* AVAILABLE RECORDS *
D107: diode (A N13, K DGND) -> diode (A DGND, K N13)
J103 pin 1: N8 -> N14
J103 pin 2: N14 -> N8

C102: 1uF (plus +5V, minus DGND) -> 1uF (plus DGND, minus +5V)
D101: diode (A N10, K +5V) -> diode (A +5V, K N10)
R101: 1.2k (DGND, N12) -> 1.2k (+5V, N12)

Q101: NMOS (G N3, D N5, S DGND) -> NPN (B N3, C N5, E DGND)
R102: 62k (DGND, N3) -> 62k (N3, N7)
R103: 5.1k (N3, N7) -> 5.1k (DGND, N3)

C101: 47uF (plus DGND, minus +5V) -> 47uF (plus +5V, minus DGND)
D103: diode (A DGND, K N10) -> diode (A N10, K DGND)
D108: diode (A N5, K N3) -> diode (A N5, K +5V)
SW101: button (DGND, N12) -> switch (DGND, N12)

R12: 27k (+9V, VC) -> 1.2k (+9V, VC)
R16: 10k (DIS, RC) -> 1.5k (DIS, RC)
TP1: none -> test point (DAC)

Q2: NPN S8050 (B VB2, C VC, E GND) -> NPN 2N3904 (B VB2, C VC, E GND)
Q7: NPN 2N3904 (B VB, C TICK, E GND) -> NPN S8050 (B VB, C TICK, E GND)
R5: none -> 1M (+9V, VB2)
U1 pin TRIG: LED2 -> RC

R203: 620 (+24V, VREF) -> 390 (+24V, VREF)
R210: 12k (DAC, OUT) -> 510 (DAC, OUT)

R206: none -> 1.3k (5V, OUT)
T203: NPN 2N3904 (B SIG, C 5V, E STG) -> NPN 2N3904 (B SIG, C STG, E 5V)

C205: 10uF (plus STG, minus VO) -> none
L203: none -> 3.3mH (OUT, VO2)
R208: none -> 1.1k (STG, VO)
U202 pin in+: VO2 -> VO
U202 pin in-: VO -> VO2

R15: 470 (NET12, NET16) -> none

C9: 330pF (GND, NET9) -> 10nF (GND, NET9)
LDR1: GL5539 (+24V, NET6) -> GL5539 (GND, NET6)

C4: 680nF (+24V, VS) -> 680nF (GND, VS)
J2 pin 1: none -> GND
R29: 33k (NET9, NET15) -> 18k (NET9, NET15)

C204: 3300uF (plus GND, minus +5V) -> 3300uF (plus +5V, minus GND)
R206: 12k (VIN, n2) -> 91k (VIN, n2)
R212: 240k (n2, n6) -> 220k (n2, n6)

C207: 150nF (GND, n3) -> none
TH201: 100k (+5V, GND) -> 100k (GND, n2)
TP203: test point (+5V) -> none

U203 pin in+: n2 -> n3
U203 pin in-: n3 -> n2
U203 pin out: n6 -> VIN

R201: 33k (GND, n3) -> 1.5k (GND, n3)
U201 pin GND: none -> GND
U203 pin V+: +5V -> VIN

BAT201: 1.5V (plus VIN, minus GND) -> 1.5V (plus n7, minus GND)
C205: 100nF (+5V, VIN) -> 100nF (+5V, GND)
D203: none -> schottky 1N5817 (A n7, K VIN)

* ASSIGNED TASK *
Go through the listing above and list every line that has the word "minus".

* ANSWER AREA *
C102: 1uF (plus +5V, minus DGND) -> 1uF (plus DGND, minus +5V)
C101: 47uF (plus DGND, minus +5V) -> 47uF (plus +5V, minus DGND)
C205: 10uF (plus STG, minus VO) -> none
C204: 3300uF (plus GND, minus +5V) -> 3300uF (plus +5V, minus GND)
BAT201: 1.5V (plus VIN, minus GND) -> 1.5V (plus n7, minus GND)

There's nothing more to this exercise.